§ **INSTRUCTIONS TO FOLLOW**: Exactly as written, give back every record below.

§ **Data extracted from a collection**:
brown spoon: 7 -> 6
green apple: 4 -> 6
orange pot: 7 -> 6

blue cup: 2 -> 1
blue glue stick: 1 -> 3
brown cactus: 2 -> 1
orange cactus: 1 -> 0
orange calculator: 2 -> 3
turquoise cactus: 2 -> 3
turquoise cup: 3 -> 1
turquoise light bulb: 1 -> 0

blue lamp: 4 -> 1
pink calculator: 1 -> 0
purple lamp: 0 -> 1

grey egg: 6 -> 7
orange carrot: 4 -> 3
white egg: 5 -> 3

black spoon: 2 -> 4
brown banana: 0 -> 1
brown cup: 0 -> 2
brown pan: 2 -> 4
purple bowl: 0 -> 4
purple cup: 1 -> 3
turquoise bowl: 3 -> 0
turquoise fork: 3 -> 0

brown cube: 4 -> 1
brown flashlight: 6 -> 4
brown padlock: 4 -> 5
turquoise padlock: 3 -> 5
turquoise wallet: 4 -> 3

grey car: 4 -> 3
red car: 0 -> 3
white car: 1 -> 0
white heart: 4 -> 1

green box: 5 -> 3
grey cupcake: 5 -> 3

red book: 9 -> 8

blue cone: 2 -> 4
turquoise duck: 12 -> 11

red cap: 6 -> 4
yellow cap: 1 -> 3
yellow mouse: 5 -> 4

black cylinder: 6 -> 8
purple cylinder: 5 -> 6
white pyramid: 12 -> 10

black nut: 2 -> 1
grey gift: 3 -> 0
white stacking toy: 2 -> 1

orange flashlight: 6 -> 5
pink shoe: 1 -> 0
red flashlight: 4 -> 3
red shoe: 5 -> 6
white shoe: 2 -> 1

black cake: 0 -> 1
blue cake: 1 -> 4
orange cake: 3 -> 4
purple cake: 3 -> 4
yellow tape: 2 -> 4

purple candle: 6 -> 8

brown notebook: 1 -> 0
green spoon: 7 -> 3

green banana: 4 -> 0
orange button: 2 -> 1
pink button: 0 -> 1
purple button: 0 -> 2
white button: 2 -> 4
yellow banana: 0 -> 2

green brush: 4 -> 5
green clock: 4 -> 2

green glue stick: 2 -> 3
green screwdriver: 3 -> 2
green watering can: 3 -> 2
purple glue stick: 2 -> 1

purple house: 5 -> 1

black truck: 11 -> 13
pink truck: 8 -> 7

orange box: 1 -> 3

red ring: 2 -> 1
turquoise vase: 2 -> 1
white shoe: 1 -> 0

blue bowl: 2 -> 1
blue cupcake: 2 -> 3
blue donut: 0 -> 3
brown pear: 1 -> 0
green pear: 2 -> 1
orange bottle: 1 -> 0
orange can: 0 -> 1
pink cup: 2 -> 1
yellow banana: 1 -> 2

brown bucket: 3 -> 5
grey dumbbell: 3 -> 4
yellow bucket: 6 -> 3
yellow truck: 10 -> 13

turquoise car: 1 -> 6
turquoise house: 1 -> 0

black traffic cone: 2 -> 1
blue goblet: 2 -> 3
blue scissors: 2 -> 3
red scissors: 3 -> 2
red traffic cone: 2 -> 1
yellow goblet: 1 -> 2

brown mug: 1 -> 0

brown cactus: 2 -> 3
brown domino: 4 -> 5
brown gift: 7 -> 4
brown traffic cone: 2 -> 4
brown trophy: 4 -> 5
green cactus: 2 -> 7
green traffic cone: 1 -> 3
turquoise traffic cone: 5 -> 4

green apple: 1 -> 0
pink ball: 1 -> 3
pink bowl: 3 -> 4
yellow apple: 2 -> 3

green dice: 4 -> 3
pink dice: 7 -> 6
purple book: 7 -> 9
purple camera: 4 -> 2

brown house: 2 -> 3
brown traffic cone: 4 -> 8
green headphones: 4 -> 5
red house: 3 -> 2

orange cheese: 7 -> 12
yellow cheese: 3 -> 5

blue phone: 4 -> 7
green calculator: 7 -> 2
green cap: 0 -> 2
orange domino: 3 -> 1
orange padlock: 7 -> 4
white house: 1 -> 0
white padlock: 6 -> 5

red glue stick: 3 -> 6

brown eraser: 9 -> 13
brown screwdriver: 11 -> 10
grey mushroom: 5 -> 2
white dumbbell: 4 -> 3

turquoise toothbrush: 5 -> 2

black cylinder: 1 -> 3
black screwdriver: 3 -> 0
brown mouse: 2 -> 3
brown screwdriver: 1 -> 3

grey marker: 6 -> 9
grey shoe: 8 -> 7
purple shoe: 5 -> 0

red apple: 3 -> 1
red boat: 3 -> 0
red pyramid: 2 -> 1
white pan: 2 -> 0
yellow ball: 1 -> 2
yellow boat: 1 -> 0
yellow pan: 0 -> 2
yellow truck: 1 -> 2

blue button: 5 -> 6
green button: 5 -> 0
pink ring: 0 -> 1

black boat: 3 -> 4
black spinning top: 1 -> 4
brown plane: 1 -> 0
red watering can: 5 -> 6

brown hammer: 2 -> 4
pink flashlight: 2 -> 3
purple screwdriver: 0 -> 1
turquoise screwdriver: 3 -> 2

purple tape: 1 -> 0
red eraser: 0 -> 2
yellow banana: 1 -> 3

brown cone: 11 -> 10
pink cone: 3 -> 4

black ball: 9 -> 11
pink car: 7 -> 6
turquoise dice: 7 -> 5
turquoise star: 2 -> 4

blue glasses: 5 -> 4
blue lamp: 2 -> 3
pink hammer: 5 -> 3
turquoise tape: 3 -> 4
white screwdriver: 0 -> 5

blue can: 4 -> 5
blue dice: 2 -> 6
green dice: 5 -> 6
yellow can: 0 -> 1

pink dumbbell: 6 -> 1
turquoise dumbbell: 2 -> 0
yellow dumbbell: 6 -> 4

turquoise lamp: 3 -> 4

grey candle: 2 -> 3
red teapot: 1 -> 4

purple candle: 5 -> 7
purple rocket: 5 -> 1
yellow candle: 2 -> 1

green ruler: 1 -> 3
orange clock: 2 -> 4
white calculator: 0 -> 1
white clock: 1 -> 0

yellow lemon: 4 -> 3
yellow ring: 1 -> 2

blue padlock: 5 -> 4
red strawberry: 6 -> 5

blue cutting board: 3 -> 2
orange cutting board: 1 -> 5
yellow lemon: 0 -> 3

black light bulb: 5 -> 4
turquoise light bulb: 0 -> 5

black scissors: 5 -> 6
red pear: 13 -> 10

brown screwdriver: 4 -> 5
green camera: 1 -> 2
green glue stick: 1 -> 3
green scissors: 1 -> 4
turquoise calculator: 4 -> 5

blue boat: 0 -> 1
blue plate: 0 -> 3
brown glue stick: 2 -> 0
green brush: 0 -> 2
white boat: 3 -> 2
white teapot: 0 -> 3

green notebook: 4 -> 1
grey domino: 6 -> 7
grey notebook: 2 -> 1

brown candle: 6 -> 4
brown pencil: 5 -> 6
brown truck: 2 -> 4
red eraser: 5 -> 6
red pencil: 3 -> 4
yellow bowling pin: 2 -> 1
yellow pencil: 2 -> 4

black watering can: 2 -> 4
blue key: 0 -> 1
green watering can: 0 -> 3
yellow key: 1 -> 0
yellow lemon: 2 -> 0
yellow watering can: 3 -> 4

§ **EXPECTED OUTPUT**:
brown spoon: 7 -> 6
green apple: 4 -> 6
orange pot: 7 -> 6

blue cup: 2 -> 1
blue glue stick: 1 -> 3
brown cactus: 2 -> 1
orange cactus: 1 -> 0
orange calculator: 2 -> 3
turquoise cactus: 2 -> 3
turquoise cup: 3 -> 1
turquoise light bulb: 1 -> 0

blue lamp: 4 -> 1
pink calculator: 1 -> 0
purple lamp: 0 -> 1

grey egg: 6 -> 7
orange carrot: 4 -> 3
white egg: 5 -> 3

black spoon: 2 -> 4
brown banana: 0 -> 1
brown cup: 0 -> 2
brown pan: 2 -> 4
purple bowl: 0 -> 4
purple cup: 1 -> 3
turquoise bowl: 3 -> 0
turquoise fork: 3 -> 0

brown cube: 4 -> 1
brown flashlight: 6 -> 4
brown padlock: 4 -> 5
turquoise padlock: 3 -> 5
turquoise wallet: 4 -> 3

grey car: 4 -> 3
red car: 0 -> 3
white car: 1 -> 0
white heart: 4 -> 1

green box: 5 -> 3
grey cupcake: 5 -> 3

red book: 9 -> 8

blue cone: 2 -> 4
turquoise duck: 12 -> 11

red cap: 6 -> 4
yellow cap: 1 -> 3
yellow mouse: 5 -> 4

black cylinder: 6 -> 8
purple cylinder: 5 -> 6
white pyramid: 12 -> 10

black nut: 2 -> 1
grey gift: 3 -> 0
white stacking toy: 2 -> 1

orange flashlight: 6 -> 5
pink shoe: 1 -> 0
red flashlight: 4 -> 3
red shoe: 5 -> 6
white shoe: 2 -> 1

black cake: 0 -> 1
blue cake: 1 -> 4
orange cake: 3 -> 4
purple cake: 3 -> 4
yellow tape: 2 -> 4

purple candle: 6 -> 8

brown notebook: 1 -> 0
green spoon: 7 -> 3

green banana: 4 -> 0
orange button: 2 -> 1
pink button: 0 -> 1
purple button: 0 -> 2
white button: 2 -> 4
yellow banana: 0 -> 2

green brush: 4 -> 5
green clock: 4 -> 2

green glue stick: 2 -> 3
green screwdriver: 3 -> 2
green watering can: 3 -> 2
purple glue stick: 2 -> 1

purple house: 5 -> 1

black truck: 11 -> 13
pink truck: 8 -> 7

orange box: 1 -> 3

red ring: 2 -> 1
turquoise vase: 2 -> 1
white shoe: 1 -> 0

blue bowl: 2 -> 1
blue cupcake: 2 -> 3
blue donut: 0 -> 3
brown pear: 1 -> 0
green pear: 2 -> 1
orange bottle: 1 -> 0
orange can: 0 -> 1
pink cup: 2 -> 1
yellow banana: 1 -> 2

brown bucket: 3 -> 5
grey dumbbell: 3 -> 4
yellow bucket: 6 -> 3
yellow truck: 10 -> 13

turquoise car: 1 -> 6
turquoise house: 1 -> 0

black traffic cone: 2 -> 1
blue goblet: 2 -> 3
blue scissors: 2 -> 3
red scissors: 3 -> 2
red traffic cone: 2 -> 1
yellow goblet: 1 -> 2

brown mug: 1 -> 0

brown cactus: 2 -> 3
brown domino: 4 -> 5
brown gift: 7 -> 4
brown traffic cone: 2 -> 4
brown trophy: 4 -> 5
green cactus: 2 -> 7
green traffic cone: 1 -> 3
turquoise traffic cone: 5 -> 4

green apple: 1 -> 0
pink ball: 1 -> 3
pink bowl: 3 -> 4
yellow apple: 2 -> 3

green dice: 4 -> 3
pink dice: 7 -> 6
purple book: 7 -> 9
purple camera: 4 -> 2

brown house: 2 -> 3
brown traffic cone: 4 -> 8
green headphones: 4 -> 5
red house: 3 -> 2

orange cheese: 7 -> 12
yellow cheese: 3 -> 5

blue phone: 4 -> 7
green calculator: 7 -> 2
green cap: 0 -> 2
orange domino: 3 -> 1
orange padlock: 7 -> 4
white house: 1 -> 0
white padlock: 6 -> 5

red glue stick: 3 -> 6

brown eraser: 9 -> 13
brown screwdriver: 11 -> 10
grey mushroom: 5 -> 2
white dumbbell: 4 -> 3

turquoise toothbrush: 5 -> 2

black cylinder: 1 -> 3
black screwdriver: 3 -> 0
brown mouse: 2 -> 3
brown screwdriver: 1 -> 3

grey marker: 6 -> 9
grey shoe: 8 -> 7
purple shoe: 5 -> 0

red apple: 3 -> 1
red boat: 3 -> 0
red pyramid: 2 -> 1
white pan: 2 -> 0
yellow ball: 1 -> 2
yellow boat: 1 -> 0
yellow pan: 0 -> 2
yellow truck: 1 -> 2

blue button: 5 -> 6
green button: 5 -> 0
pink ring: 0 -> 1

black boat: 3 -> 4
black spinning top: 1 -> 4
brown plane: 1 -> 0
red watering can: 5 -> 6

brown hammer: 2 -> 4
pink flashlight: 2 -> 3
purple screwdriver: 0 -> 1
turquoise screwdriver: 3 -> 2

purple tape: 1 -> 0
red eraser: 0 -> 2
yellow banana: 1 -> 3

brown cone: 11 -> 10
pink cone: 3 -> 4

black ball: 9 -> 11
pink car: 7 -> 6
turquoise dice: 7 -> 5
turquoise star: 2 -> 4

blue glasses: 5 -> 4
blue lamp: 2 -> 3
pink hammer: 5 -> 3
turquoise tape: 3 -> 4
white screwdriver: 0 -> 5

blue can: 4 -> 5
blue dice: 2 -> 6
green dice: 5 -> 6
yellow can: 0 -> 1

pink dumbbell: 6 -> 1
turquoise dumbbell: 2 -> 0
yellow dumbbell: 6 -> 4

turquoise lamp: 3 -> 4

grey candle: 2 -> 3
red teapot: 1 -> 4

purple candle: 5 -> 7
purple rocket: 5 -> 1
yellow candle: 2 -> 1

green ruler: 1 -> 3
orange clock: 2 -> 4
white calculator: 0 -> 1
white clock: 1 -> 0

yellow lemon: 4 -> 3
yellow ring: 1 -> 2

blue padlock: 5 -> 4
red strawberry: 6 -> 5

blue cutting board: 3 -> 2
orange cutting board: 1 -> 5
yellow lemon: 0 -> 3

black light bulb: 5 -> 4
turquoise light bulb: 0 -> 5

black scissors: 5 -> 6
red pear: 13 -> 10

brown screwdriver: 4 -> 5
green camera: 1 -> 2
green glue stick: 1 -> 3
green scissors: 1 -> 4
turquoise calculator: 4 -> 5

blue boat: 0 -> 1
blue plate: 0 -> 3
brown glue stick: 2 -> 0
green brush: 0 -> 2
white boat: 3 -> 2
white teapot: 0 -> 3

green notebook: 4 -> 1
grey domino: 6 -> 7
grey notebook: 2 -> 1

brown candle: 6 -> 4
brown pencil: 5 -> 6
brown truck: 2 -> 4
red eraser: 5 -> 6
red pencil: 3 -> 4
yellow bowling pin: 2 -> 1
yellow pencil: 2 -> 4

black watering can: 2 -> 4
blue key: 0 -> 1
green watering can: 0 -> 3
yellow key: 1 -> 0
yellow lemon: 2 -> 0
yellow watering can: 3 -> 4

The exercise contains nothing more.